__What the task asks__
All lines from the opening of the entries below through the line containing "removed,stick of glue/dark" must be output exactly as they appear, with no other lines.

__Scene difference descriptions__
::::
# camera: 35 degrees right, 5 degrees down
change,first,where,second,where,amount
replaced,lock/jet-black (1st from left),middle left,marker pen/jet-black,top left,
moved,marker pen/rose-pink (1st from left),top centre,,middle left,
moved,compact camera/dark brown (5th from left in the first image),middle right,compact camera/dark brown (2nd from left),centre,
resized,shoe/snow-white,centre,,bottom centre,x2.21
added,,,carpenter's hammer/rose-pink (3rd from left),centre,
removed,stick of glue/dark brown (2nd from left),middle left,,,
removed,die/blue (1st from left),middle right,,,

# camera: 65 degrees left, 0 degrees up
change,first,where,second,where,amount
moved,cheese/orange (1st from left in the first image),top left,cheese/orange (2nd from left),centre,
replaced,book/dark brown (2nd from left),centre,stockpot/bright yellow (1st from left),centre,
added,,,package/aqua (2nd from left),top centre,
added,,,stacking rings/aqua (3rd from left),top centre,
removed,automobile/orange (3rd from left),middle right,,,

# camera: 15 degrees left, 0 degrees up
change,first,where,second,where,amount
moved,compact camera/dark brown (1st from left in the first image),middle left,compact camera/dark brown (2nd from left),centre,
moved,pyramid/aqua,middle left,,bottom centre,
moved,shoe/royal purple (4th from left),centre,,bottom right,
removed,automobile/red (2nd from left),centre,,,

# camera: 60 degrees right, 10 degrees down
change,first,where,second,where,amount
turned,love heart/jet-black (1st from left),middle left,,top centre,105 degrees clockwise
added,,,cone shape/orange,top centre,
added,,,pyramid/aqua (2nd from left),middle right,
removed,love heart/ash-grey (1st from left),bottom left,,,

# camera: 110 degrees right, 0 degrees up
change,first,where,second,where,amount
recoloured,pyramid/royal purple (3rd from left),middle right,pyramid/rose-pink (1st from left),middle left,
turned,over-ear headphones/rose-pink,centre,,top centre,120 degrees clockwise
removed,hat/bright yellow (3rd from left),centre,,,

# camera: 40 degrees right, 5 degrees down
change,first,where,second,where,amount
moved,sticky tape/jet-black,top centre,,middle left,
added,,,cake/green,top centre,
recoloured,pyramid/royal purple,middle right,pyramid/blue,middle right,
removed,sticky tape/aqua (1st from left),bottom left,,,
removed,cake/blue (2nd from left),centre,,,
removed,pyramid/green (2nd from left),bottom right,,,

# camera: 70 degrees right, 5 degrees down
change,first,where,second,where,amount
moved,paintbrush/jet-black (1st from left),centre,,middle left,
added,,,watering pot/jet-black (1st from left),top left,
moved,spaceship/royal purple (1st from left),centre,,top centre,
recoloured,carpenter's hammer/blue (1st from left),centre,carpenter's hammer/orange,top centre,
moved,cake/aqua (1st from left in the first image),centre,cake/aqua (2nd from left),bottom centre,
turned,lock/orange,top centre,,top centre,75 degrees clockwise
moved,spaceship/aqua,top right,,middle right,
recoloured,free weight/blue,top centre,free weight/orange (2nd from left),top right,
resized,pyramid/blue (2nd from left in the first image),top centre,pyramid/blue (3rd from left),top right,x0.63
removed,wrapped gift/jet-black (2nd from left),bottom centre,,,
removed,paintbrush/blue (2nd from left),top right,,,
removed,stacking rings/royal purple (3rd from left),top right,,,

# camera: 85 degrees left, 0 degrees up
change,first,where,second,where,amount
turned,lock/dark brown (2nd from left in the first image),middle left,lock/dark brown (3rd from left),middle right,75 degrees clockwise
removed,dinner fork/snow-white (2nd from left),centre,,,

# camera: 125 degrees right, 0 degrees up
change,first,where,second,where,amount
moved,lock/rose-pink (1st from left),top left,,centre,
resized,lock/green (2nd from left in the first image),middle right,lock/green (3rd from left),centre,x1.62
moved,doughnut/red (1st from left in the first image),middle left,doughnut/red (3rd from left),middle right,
::::
__Written response__
# camera: 35 degrees right, 5 degrees down
change,first,where,second,where,amount
replaced,lock/jet-black (1st from left),middle left,marker pen/jet-black,top left,
moved,marker pen/rose-pink (1st from left),top centre,,middle left,
moved,compact camera/dark brown (5th from left in the first image),middle right,compact camera/dark brown (2nd from left),centre,
resized,shoe/snow-white,centre,,bottom centre,x2.21
added,,,carpenter's hammer/rose-pink (3rd from left),centre,
removed,stick of glue/dark brown (2nd from left),middle left,,,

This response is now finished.